The data follows this line. Copy verbatim the line with "grey eraser: 1 -> 3" and each line after it to the end.

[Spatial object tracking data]
**********

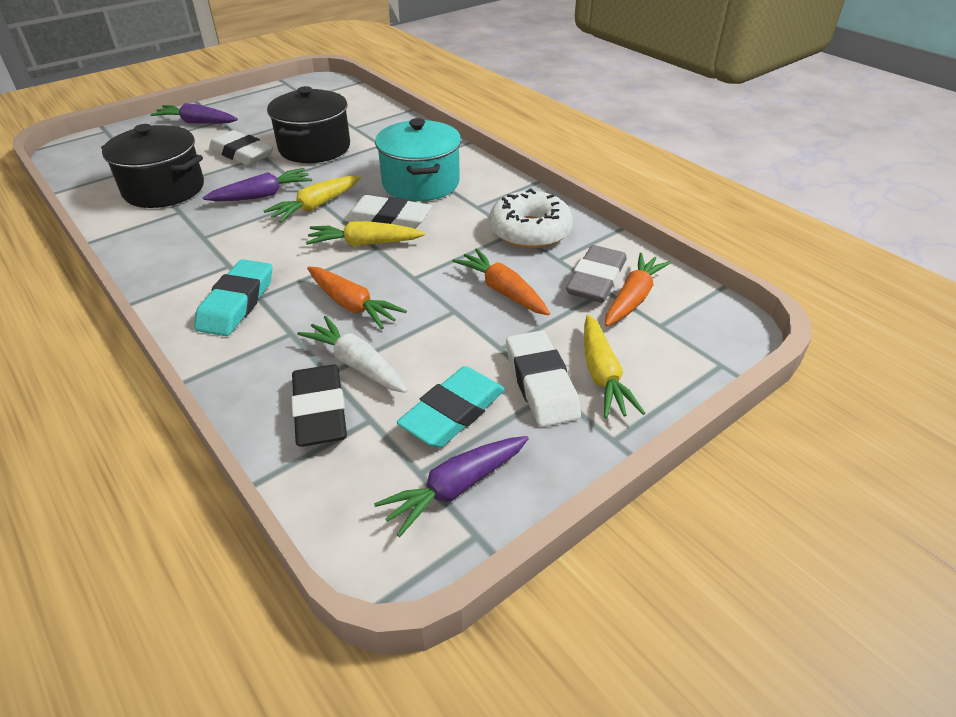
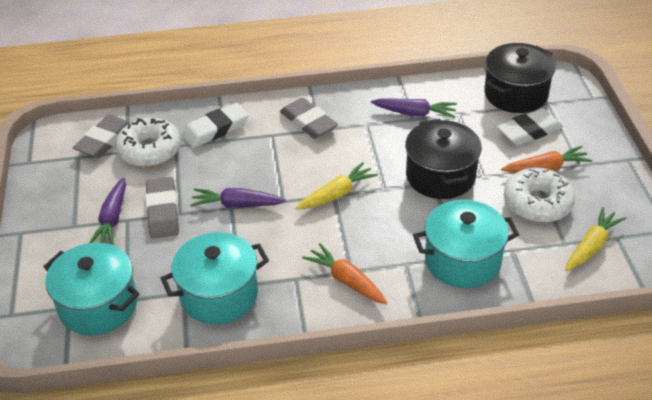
black eraser: 1 -> 0
grey eraser: 1 -> 3
orange carrot: 3 -> 2
turquoise eraser: 2 -> 0
turquoise pot: 1 -> 3
white carrot: 1 -> 0
white donut: 1 -> 2
white eraser: 3 -> 2
yellow carrot: 3 -> 2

**********

§ **WRITTEN REPLY**
grey eraser: 1 -> 3
orange carrot: 3 -> 2
turquoise eraser: 2 -> 0
turquoise pot: 1 -> 3
white carrot: 1 -> 0
white donut: 1 -> 2
white eraser: 3 -> 2
yellow carrot: 3 -> 2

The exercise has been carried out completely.